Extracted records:

================

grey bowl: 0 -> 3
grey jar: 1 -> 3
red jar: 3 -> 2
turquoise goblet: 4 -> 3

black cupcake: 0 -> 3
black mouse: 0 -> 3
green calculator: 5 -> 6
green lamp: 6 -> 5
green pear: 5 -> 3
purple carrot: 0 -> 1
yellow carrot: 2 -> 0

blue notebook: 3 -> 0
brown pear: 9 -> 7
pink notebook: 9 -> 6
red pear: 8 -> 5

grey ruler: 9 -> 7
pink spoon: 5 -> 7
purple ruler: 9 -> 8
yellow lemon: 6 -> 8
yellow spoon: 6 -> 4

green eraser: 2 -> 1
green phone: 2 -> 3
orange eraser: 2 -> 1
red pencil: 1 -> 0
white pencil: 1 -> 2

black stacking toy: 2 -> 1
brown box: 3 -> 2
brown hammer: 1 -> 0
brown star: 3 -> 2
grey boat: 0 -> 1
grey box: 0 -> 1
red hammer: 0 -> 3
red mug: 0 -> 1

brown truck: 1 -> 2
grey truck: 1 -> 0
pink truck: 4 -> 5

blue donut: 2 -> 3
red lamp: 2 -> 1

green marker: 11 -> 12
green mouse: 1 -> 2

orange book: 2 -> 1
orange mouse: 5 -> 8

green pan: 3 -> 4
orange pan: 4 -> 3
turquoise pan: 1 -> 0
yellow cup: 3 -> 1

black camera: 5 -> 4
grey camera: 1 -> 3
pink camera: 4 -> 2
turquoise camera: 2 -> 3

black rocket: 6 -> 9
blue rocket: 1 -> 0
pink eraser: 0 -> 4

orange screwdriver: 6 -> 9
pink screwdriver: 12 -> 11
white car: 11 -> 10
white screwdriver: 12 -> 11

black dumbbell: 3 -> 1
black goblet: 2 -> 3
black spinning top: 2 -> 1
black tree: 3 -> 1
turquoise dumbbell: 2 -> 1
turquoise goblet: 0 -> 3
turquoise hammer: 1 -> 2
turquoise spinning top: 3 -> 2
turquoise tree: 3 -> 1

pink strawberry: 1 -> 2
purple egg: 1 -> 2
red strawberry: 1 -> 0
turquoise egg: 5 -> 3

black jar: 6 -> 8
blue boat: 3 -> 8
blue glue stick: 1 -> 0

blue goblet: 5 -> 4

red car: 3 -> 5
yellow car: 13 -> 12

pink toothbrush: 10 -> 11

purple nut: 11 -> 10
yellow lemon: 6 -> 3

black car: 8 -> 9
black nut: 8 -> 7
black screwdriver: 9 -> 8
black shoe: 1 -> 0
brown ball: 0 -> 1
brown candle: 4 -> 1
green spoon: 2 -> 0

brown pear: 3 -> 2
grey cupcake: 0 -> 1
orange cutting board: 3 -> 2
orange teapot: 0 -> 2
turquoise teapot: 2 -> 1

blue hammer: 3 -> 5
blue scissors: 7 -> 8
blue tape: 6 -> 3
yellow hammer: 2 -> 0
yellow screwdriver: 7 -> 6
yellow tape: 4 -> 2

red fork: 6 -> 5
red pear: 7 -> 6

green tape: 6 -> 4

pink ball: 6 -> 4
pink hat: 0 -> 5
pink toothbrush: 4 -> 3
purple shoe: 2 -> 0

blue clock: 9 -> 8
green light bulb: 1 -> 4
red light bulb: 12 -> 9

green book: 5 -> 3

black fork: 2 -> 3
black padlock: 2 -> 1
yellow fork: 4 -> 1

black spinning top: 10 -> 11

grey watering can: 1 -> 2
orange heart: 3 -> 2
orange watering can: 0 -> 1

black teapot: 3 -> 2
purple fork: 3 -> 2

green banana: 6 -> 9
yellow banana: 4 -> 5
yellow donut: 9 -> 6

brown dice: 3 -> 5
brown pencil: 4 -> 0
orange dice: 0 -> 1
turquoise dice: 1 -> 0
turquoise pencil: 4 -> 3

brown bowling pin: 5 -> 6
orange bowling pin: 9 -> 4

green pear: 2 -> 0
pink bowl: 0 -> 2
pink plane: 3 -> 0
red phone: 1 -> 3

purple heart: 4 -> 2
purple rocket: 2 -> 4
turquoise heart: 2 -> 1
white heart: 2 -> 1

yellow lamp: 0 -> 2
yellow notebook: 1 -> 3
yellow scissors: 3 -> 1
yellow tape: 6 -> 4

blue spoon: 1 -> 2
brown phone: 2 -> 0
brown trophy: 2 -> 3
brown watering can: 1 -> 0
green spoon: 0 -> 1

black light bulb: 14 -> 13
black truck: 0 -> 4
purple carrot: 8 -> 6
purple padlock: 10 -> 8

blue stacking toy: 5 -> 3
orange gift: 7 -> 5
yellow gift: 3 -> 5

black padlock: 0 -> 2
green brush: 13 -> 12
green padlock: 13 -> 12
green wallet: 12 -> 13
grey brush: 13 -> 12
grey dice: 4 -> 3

================

Keep the wording exact. Give all of the records again.

grey bowl: 0 -> 3
grey jar: 1 -> 3
red jar: 3 -> 2
turquoise goblet: 4 -> 3

black cupcake: 0 -> 3
black mouse: 0 -> 3
green calculator: 5 -> 6
green lamp: 6 -> 5
green pear: 5 -> 3
purple carrot: 0 -> 1
yellow carrot: 2 -> 0

blue notebook: 3 -> 0
brown pear: 9 -> 7
pink notebook: 9 -> 6
red pear: 8 -> 5

grey ruler: 9 -> 7
pink spoon: 5 -> 7
purple ruler: 9 -> 8
yellow lemon: 6 -> 8
yellow spoon: 6 -> 4

green eraser: 2 -> 1
green phone: 2 -> 3
orange eraser: 2 -> 1
red pencil: 1 -> 0
white pencil: 1 -> 2

black stacking toy: 2 -> 1
brown box: 3 -> 2
brown hammer: 1 -> 0
brown star: 3 -> 2
grey boat: 0 -> 1
grey box: 0 -> 1
red hammer: 0 -> 3
red mug: 0 -> 1

brown truck: 1 -> 2
grey truck: 1 -> 0
pink truck: 4 -> 5

blue donut: 2 -> 3
red lamp: 2 -> 1

green marker: 11 -> 12
green mouse: 1 -> 2

orange book: 2 -> 1
orange mouse: 5 -> 8

green pan: 3 -> 4
orange pan: 4 -> 3
turquoise pan: 1 -> 0
yellow cup: 3 -> 1

black camera: 5 -> 4
grey camera: 1 -> 3
pink camera: 4 -> 2
turquoise camera: 2 -> 3

black rocket: 6 -> 9
blue rocket: 1 -> 0
pink eraser: 0 -> 4

orange screwdriver: 6 -> 9
pink screwdriver: 12 -> 11
white car: 11 -> 10
white screwdriver: 12 -> 11

black dumbbell: 3 -> 1
black goblet: 2 -> 3
black spinning top: 2 -> 1
black tree: 3 -> 1
turquoise dumbbell: 2 -> 1
turquoise goblet: 0 -> 3
turquoise hammer: 1 -> 2
turquoise spinning top: 3 -> 2
turquoise tree: 3 -> 1

pink strawberry: 1 -> 2
purple egg: 1 -> 2
red strawberry: 1 -> 0
turquoise egg: 5 -> 3

black jar: 6 -> 8
blue boat: 3 -> 8
blue glue stick: 1 -> 0

blue goblet: 5 -> 4

red car: 3 -> 5
yellow car: 13 -> 12

pink toothbrush: 10 -> 11

purple nut: 11 -> 10
yellow lemon: 6 -> 3

black car: 8 -> 9
black nut: 8 -> 7
black screwdriver: 9 -> 8
black shoe: 1 -> 0
brown ball: 0 -> 1
brown candle: 4 -> 1
green spoon: 2 -> 0

brown pear: 3 -> 2
grey cupcake: 0 -> 1
orange cutting board: 3 -> 2
orange teapot: 0 -> 2
turquoise teapot: 2 -> 1

blue hammer: 3 -> 5
blue scissors: 7 -> 8
blue tape: 6 -> 3
yellow hammer: 2 -> 0
yellow screwdriver: 7 -> 6
yellow tape: 4 -> 2

red fork: 6 -> 5
red pear: 7 -> 6

green tape: 6 -> 4

pink ball: 6 -> 4
pink hat: 0 -> 5
pink toothbrush: 4 -> 3
purple shoe: 2 -> 0

blue clock: 9 -> 8
green light bulb: 1 -> 4
red light bulb: 12 -> 9

green book: 5 -> 3

black fork: 2 -> 3
black padlock: 2 -> 1
yellow fork: 4 -> 1

black spinning top: 10 -> 11

grey watering can: 1 -> 2
orange heart: 3 -> 2
orange watering can: 0 -> 1

black teapot: 3 -> 2
purple fork: 3 -> 2

green banana: 6 -> 9
yellow banana: 4 -> 5
yellow donut: 9 -> 6

brown dice: 3 -> 5
brown pencil: 4 -> 0
orange dice: 0 -> 1
turquoise dice: 1 -> 0
turquoise pencil: 4 -> 3

brown bowling pin: 5 -> 6
orange bowling pin: 9 -> 4

green pear: 2 -> 0
pink bowl: 0 -> 2
pink plane: 3 -> 0
red phone: 1 -> 3

purple heart: 4 -> 2
purple rocket: 2 -> 4
turquoise heart: 2 -> 1
white heart: 2 -> 1

yellow lamp: 0 -> 2
yellow notebook: 1 -> 3
yellow scissors: 3 -> 1
yellow tape: 6 -> 4

blue spoon: 1 -> 2
brown phone: 2 -> 0
brown trophy: 2 -> 3
brown watering can: 1 -> 0
green spoon: 0 -> 1

black light bulb: 14 -> 13
black truck: 0 -> 4
purple carrot: 8 -> 6
purple padlock: 10 -> 8

blue stacking toy: 5 -> 3
orange gift: 7 -> 5
yellow gift: 3 -> 5

black padlock: 0 -> 2
green brush: 13 -> 12
green padlock: 13 -> 12
green wallet: 12 -> 13
grey brush: 13 -> 12
grey dice: 4 -> 3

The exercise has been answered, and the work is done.